What this task involves -
If an entry below contains an image, drop the image and retype the rest exactly.

Collected data -

Segment Open

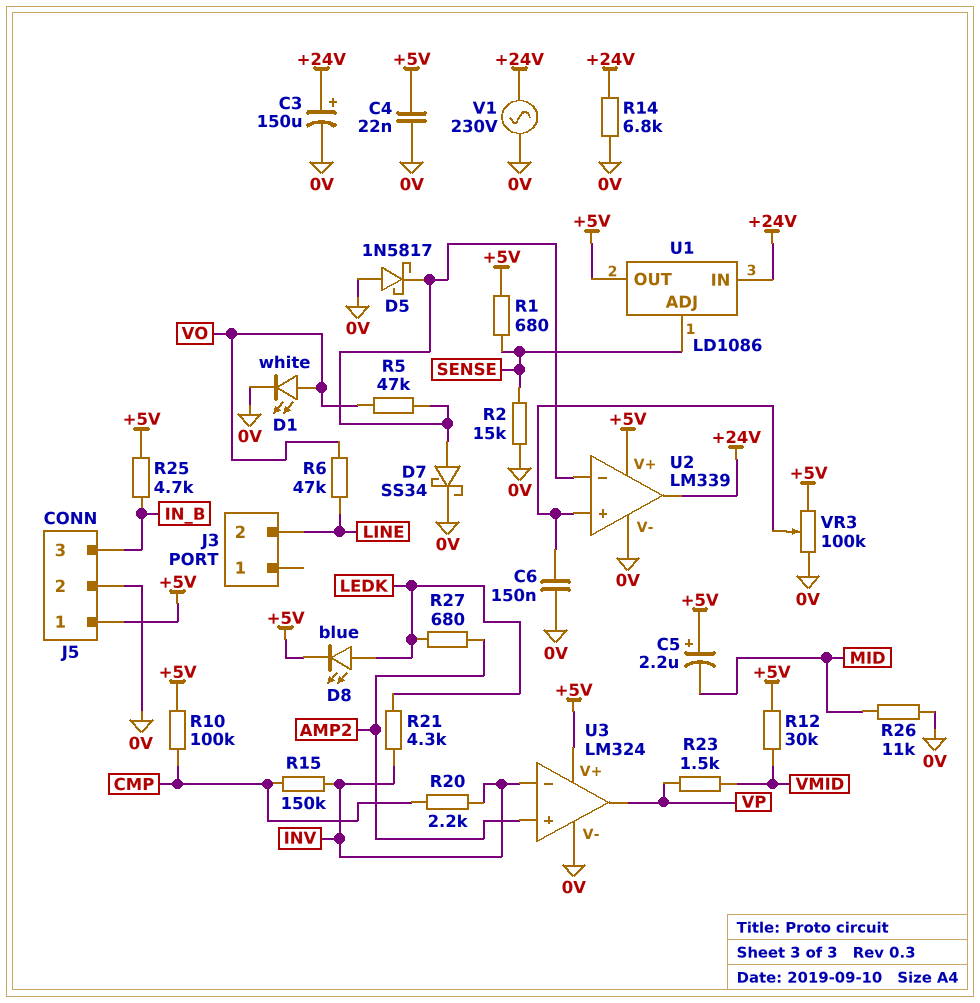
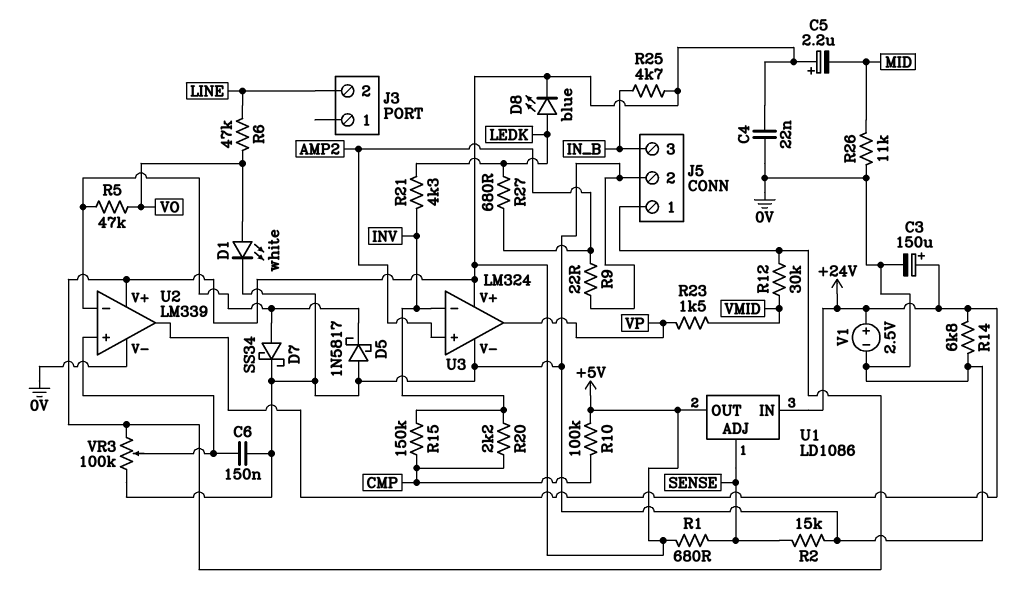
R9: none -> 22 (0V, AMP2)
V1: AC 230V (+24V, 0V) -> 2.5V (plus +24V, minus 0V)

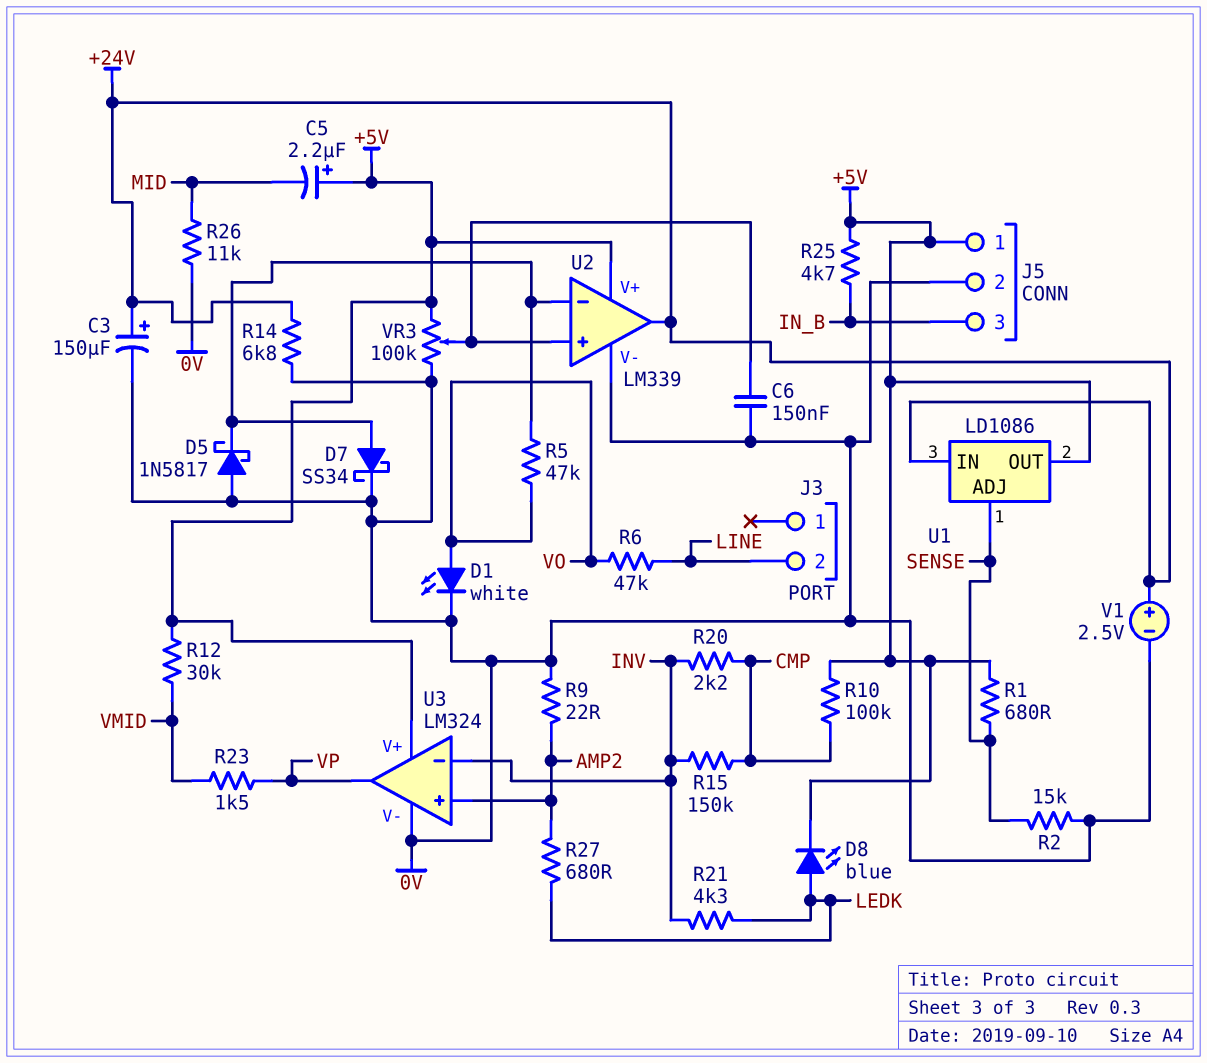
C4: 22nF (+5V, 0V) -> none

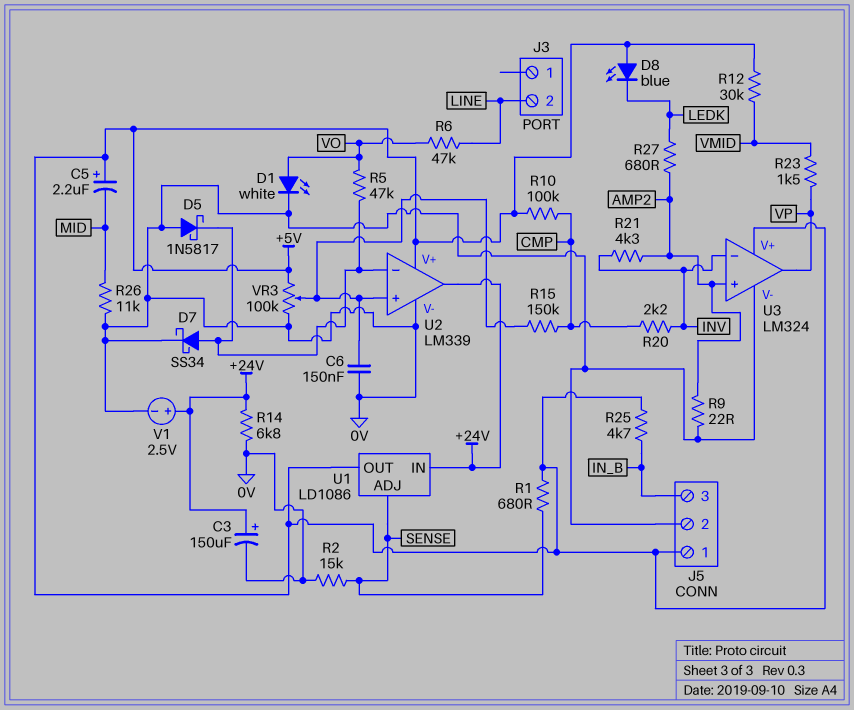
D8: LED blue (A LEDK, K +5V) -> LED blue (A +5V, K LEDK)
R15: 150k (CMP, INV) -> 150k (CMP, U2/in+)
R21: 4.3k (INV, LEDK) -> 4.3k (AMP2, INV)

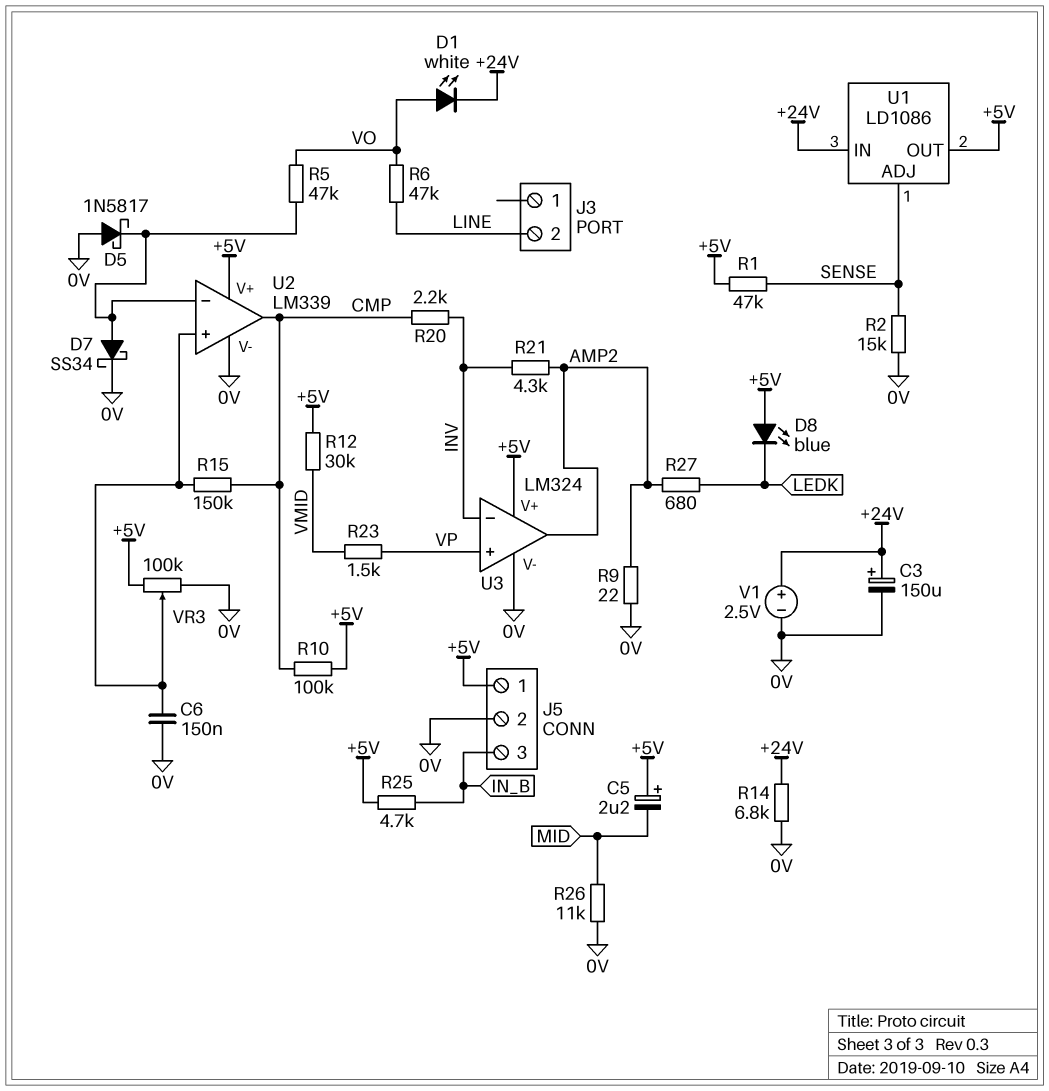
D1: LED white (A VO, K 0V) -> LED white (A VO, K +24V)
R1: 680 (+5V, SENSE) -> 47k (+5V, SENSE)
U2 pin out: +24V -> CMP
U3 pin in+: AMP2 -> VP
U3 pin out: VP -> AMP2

Segment Closed

Your response -
R9: none -> 22 (0V, AMP2)
V1: AC 230V (+24V, 0V) -> 2.5V (plus +24V, minus 0V)

C4: 22nF (+5V, 0V) -> none

D8: LED blue (A LEDK, K +5V) -> LED blue (A +5V, K LEDK)
R15: 150k (CMP, INV) -> 150k (CMP, U2/in+)
R21: 4.3k (INV, LEDK) -> 4.3k (AMP2, INV)

D1: LED white (A VO, K 0V) -> LED white (A VO, K +24V)
R1: 680 (+5V, SENSE) -> 47k (+5V, SENSE)
U2 pin out: +24V -> CMP
U3 pin in+: AMP2 -> VP
U3 pin out: VP -> AMP2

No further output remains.